What is required -> Return an exact transcript of the material below from the line containing "none -> tan plate F5:H5 level 1" through its final line, and no other lines.

==============================

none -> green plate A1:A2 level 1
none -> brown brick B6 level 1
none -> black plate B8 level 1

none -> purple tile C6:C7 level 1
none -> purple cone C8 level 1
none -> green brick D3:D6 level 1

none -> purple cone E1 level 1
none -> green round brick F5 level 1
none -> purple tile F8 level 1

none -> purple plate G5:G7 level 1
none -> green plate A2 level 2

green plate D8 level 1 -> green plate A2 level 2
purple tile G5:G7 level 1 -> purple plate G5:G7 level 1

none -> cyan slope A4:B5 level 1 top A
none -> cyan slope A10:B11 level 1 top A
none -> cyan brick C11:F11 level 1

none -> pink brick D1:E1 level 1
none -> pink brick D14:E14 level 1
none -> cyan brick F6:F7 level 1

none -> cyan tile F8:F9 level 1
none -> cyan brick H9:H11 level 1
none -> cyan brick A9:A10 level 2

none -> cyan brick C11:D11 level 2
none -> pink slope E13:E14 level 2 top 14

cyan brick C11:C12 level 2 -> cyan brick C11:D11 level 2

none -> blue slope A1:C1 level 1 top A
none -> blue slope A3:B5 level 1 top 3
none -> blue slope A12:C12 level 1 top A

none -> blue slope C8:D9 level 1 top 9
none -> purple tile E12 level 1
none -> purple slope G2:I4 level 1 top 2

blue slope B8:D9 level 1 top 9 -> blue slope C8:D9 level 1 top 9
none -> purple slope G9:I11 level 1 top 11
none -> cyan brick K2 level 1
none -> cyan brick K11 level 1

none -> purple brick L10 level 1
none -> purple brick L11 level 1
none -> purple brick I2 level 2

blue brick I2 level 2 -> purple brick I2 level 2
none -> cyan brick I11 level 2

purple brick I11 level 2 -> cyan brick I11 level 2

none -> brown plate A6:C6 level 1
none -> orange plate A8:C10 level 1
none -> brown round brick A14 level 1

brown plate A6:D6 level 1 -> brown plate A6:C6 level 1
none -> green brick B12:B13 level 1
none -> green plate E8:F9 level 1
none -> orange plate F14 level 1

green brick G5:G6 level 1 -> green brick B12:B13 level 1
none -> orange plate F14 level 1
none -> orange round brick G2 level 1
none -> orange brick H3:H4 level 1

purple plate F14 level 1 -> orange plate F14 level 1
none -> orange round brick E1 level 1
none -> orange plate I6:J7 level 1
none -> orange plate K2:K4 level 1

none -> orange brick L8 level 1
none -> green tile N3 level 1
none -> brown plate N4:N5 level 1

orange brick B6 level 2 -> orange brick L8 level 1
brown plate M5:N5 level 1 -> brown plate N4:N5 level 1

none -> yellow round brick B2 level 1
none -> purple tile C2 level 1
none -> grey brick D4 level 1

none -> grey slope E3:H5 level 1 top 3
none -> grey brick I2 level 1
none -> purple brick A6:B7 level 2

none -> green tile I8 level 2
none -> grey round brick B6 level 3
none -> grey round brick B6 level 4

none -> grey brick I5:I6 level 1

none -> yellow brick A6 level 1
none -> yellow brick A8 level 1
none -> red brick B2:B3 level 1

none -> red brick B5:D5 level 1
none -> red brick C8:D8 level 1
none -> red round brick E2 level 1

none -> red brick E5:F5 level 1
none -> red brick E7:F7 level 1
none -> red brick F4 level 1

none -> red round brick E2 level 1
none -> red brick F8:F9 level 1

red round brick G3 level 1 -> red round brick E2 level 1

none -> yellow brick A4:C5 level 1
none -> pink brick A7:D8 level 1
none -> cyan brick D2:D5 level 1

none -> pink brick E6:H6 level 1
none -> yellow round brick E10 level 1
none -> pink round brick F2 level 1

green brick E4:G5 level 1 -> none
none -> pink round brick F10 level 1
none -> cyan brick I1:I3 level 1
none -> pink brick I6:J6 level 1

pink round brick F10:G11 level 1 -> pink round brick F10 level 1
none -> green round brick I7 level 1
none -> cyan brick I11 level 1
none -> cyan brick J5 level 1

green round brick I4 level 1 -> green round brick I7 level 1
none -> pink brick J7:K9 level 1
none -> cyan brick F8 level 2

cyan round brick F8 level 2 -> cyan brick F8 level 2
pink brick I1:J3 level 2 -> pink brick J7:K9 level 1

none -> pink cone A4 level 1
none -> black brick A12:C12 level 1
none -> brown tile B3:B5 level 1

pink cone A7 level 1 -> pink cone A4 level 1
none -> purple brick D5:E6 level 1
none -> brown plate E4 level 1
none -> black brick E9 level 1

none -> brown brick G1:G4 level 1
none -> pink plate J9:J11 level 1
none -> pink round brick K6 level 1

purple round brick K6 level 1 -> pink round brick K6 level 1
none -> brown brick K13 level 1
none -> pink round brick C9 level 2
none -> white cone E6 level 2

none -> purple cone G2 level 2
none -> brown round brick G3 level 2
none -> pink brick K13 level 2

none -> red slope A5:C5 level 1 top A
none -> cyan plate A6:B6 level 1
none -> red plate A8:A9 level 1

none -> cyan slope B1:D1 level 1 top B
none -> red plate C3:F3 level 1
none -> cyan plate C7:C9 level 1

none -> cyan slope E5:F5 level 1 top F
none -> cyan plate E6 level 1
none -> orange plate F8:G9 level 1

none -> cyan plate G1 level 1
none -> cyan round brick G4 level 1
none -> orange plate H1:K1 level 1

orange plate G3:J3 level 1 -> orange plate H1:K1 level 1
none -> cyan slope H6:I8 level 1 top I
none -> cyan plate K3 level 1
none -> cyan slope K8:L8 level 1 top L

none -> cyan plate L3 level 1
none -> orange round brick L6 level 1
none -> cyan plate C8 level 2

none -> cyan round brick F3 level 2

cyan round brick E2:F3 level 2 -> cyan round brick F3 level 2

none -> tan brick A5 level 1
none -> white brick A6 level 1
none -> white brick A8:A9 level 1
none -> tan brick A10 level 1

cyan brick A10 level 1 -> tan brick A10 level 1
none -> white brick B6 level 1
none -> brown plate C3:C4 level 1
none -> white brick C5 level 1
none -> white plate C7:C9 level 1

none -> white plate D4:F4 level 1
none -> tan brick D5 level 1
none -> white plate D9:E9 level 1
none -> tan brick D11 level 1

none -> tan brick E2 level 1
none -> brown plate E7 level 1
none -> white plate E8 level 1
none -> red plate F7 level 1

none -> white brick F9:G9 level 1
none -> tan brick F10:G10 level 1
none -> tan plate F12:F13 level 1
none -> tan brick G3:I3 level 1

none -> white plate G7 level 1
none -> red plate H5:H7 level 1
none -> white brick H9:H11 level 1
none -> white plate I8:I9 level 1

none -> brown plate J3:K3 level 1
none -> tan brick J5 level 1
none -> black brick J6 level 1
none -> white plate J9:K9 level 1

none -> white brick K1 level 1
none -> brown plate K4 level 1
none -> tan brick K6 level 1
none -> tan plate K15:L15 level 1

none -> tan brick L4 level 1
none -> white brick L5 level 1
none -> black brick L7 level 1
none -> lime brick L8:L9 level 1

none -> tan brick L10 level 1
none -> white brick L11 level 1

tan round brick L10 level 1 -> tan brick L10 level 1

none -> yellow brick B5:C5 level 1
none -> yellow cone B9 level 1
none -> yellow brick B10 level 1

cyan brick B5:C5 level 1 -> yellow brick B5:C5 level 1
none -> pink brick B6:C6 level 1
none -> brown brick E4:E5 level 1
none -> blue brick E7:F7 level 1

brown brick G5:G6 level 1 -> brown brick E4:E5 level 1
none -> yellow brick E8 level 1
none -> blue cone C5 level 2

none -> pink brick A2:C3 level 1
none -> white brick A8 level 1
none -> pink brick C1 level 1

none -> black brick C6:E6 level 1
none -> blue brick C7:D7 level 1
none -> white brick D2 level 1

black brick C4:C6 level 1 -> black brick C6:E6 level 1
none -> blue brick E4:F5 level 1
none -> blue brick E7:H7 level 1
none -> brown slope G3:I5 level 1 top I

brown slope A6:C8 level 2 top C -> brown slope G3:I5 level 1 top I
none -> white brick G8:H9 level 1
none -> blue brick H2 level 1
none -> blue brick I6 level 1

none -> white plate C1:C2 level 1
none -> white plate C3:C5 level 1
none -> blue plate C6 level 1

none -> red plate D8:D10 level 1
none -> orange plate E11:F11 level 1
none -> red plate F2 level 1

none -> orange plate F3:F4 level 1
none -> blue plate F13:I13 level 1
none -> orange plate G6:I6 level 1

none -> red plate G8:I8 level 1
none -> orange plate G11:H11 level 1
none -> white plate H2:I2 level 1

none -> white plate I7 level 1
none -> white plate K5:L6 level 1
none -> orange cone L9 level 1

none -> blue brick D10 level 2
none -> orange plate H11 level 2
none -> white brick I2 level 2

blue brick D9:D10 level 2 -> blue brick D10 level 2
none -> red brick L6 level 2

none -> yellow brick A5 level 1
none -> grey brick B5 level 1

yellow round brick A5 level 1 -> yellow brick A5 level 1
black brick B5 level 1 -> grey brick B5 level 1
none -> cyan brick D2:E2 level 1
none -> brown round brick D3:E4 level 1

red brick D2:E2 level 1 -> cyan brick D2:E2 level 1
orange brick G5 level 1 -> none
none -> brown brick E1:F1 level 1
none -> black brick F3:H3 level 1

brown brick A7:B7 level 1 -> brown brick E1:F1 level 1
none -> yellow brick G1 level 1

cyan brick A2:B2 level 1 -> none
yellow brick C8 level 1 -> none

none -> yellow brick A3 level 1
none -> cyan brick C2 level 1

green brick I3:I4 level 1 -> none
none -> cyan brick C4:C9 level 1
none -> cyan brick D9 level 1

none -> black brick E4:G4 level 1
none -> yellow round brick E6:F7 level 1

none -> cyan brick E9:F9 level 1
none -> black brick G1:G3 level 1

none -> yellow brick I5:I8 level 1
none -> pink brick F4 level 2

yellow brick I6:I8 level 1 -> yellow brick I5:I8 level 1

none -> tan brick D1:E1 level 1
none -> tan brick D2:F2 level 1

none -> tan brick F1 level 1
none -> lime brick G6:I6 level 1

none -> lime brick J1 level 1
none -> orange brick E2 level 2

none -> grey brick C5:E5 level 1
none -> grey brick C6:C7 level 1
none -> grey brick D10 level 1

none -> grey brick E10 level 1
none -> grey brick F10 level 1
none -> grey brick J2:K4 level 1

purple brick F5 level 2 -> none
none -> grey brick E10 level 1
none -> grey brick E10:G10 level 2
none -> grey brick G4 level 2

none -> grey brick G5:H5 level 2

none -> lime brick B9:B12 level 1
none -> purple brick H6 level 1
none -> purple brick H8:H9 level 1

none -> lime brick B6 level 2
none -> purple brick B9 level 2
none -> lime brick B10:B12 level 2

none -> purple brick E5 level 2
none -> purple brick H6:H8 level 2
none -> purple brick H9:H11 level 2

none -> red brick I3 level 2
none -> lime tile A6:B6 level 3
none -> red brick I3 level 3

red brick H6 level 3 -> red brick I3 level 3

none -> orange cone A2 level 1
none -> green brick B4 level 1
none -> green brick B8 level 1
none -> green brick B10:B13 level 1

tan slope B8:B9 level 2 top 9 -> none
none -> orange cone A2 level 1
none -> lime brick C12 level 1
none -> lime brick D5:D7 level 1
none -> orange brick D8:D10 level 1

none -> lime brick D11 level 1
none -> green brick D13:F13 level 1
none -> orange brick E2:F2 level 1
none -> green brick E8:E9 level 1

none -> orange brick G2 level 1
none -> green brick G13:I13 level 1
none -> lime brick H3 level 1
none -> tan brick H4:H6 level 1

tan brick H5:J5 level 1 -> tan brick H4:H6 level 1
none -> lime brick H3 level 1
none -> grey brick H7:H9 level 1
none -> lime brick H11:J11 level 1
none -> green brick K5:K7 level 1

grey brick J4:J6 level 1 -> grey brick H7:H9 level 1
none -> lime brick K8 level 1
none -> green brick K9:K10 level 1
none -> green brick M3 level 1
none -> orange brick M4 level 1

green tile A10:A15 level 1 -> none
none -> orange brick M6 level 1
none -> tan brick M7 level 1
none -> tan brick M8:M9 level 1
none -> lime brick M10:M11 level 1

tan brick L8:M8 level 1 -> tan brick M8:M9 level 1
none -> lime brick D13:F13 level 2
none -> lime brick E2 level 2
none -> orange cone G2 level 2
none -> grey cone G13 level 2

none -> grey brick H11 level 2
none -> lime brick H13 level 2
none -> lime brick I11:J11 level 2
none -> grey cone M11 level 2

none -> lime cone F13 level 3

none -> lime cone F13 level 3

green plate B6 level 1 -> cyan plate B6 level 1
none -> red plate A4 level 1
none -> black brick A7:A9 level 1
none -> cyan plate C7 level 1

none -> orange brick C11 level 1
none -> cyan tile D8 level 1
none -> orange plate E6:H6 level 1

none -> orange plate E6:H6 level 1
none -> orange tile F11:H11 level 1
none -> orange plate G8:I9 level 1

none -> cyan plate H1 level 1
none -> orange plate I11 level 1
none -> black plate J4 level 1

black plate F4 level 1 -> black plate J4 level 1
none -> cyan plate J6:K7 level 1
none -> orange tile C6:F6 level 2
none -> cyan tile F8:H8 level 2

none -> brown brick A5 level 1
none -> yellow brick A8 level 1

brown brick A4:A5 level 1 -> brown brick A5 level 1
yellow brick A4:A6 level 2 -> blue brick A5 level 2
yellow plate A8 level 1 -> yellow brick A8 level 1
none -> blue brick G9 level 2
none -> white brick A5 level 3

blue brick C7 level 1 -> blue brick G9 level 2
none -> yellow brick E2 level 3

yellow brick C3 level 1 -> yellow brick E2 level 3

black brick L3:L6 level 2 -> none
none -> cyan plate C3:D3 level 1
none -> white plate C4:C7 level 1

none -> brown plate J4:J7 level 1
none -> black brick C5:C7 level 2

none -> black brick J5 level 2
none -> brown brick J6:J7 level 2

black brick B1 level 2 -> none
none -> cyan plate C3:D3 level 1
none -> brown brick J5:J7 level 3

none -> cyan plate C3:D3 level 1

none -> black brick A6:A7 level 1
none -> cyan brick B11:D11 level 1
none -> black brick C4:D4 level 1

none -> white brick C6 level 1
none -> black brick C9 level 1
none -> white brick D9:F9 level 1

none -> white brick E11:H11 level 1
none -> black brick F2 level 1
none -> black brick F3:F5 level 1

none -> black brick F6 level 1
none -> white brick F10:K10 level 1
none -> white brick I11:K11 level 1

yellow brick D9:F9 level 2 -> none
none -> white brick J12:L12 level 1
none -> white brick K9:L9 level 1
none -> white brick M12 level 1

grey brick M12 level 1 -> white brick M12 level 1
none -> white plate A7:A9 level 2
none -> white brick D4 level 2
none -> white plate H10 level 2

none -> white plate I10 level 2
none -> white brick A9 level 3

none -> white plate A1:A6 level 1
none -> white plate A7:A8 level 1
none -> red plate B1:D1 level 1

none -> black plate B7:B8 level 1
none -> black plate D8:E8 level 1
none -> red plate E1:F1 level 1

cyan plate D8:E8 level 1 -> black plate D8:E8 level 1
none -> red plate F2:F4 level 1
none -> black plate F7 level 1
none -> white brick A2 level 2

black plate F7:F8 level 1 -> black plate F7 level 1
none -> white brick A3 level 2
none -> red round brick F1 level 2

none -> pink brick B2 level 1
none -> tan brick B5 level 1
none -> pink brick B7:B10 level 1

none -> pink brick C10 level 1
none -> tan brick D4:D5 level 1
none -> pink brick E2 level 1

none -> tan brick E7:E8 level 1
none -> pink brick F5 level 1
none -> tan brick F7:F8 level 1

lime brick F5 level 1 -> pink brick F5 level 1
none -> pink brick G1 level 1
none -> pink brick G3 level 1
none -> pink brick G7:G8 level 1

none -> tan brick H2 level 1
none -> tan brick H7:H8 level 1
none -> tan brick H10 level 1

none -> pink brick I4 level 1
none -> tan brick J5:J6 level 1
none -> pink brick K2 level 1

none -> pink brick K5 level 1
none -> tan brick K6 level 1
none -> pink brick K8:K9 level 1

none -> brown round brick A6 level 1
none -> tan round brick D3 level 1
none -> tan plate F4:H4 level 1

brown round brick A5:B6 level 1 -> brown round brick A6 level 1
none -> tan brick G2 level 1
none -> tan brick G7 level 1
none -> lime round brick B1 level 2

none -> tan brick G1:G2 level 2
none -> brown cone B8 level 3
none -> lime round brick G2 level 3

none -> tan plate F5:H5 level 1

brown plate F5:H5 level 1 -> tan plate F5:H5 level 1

==============================

Answer area ->
none -> tan plate F5:H5 level 1

brown plate F5:H5 level 1 -> tan plate F5:H5 level 1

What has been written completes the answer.